Search the listing for the string "borrar". Copy every line that has it.

Source information
================

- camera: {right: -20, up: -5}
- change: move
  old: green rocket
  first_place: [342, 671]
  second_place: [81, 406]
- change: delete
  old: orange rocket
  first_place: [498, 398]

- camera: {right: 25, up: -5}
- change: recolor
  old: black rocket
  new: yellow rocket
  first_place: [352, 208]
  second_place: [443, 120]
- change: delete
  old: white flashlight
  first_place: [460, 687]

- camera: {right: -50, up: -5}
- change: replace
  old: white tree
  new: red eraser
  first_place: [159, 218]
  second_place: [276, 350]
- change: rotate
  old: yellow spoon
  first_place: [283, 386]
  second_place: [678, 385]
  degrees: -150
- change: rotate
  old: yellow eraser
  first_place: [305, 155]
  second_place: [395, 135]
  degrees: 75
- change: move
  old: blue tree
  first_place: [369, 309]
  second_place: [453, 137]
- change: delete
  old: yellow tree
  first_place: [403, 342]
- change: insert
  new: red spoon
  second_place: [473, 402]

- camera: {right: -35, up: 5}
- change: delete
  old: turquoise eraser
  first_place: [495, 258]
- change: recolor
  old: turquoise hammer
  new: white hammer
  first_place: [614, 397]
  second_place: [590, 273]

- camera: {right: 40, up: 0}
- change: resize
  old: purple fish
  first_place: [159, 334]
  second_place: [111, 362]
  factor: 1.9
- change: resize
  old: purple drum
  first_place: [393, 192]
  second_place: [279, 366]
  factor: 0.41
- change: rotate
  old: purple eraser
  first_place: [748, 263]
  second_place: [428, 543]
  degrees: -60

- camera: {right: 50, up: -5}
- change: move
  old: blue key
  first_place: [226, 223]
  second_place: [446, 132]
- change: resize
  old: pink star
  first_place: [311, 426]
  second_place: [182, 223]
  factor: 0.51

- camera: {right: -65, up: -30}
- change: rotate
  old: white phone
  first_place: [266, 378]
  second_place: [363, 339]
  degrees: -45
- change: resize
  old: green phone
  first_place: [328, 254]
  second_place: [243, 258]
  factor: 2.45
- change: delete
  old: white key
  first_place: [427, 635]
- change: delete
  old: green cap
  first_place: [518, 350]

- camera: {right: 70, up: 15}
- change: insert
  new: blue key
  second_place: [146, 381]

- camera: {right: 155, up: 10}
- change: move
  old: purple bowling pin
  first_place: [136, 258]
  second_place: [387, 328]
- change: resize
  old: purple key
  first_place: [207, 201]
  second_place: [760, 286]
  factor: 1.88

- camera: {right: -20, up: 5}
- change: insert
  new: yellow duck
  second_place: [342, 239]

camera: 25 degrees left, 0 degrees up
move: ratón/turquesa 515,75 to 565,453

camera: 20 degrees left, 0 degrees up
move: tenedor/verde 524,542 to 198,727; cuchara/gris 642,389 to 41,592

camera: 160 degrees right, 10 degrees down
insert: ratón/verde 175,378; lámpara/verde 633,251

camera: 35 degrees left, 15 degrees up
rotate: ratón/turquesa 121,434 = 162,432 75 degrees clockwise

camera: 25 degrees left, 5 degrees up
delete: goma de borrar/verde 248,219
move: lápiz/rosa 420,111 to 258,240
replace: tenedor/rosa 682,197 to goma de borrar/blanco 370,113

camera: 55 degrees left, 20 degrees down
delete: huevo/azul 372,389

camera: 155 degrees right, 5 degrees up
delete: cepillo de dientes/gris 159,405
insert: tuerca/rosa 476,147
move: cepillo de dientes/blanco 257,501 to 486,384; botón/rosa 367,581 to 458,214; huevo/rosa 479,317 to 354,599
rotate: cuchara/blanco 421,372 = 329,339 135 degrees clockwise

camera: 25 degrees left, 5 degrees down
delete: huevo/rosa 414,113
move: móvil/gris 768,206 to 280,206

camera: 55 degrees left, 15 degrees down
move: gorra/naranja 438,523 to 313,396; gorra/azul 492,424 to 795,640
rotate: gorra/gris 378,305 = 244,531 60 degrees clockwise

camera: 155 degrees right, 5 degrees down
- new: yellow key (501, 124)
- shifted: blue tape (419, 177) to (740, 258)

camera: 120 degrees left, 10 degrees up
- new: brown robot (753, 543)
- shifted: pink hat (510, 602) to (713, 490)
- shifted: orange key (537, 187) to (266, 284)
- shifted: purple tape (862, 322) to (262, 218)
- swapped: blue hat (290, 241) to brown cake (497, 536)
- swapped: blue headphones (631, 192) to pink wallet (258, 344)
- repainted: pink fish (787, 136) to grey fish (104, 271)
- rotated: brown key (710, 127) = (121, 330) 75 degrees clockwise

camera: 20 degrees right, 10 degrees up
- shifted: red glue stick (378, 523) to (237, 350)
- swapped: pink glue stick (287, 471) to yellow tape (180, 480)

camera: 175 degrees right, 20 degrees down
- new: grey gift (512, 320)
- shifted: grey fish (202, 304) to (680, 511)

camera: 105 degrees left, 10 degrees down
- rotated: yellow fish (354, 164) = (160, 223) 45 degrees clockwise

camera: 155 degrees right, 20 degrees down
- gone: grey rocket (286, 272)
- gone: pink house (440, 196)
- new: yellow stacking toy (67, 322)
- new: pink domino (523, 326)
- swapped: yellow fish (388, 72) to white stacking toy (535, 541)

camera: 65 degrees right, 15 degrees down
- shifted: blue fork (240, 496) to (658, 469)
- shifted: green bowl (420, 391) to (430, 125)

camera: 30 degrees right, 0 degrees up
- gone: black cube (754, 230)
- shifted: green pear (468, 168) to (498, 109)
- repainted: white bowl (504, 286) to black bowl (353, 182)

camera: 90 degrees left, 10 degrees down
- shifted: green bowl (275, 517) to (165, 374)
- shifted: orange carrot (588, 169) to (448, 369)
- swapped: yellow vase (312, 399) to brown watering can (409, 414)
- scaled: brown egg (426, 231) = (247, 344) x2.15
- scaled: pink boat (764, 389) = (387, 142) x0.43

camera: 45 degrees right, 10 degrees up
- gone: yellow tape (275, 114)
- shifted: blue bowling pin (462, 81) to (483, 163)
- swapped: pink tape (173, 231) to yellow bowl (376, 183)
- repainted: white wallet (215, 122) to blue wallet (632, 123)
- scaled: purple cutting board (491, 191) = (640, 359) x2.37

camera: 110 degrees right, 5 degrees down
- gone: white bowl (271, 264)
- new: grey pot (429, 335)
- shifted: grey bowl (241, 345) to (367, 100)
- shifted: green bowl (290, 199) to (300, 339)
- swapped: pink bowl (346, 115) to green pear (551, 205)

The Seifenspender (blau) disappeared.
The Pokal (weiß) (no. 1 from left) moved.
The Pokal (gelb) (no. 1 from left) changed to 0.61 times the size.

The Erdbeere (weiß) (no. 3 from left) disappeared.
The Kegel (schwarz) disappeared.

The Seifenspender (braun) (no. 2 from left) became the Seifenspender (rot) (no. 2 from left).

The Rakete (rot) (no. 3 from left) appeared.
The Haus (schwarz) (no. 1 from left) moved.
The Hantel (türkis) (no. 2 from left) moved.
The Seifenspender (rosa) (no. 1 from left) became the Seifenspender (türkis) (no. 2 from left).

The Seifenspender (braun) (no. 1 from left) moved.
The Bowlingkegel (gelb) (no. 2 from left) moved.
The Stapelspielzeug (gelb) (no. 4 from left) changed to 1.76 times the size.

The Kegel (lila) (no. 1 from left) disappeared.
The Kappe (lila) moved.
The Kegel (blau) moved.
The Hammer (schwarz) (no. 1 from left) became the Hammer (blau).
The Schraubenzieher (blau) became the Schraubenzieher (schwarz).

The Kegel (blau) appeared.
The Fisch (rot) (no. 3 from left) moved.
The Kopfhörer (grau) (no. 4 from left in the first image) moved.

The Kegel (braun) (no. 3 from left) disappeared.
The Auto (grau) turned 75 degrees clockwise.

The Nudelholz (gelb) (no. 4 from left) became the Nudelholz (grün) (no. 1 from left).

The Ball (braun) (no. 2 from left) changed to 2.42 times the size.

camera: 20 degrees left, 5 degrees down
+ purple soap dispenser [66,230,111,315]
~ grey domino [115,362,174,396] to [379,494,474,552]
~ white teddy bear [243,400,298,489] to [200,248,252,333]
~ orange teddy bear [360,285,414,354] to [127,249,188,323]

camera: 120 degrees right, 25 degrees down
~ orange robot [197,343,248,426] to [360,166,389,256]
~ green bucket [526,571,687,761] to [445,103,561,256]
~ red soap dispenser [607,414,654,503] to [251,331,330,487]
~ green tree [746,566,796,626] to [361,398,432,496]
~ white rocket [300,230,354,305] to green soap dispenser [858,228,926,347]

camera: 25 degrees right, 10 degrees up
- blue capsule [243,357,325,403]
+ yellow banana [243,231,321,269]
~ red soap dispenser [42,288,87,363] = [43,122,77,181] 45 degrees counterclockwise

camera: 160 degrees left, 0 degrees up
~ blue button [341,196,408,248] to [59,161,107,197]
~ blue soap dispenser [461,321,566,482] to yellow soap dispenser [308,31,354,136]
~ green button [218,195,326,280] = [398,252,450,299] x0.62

================

Response
delete: goma de borrar/verde 248,219
replace: tenedor/rosa 682,197 to goma de borrar/blanco 370,113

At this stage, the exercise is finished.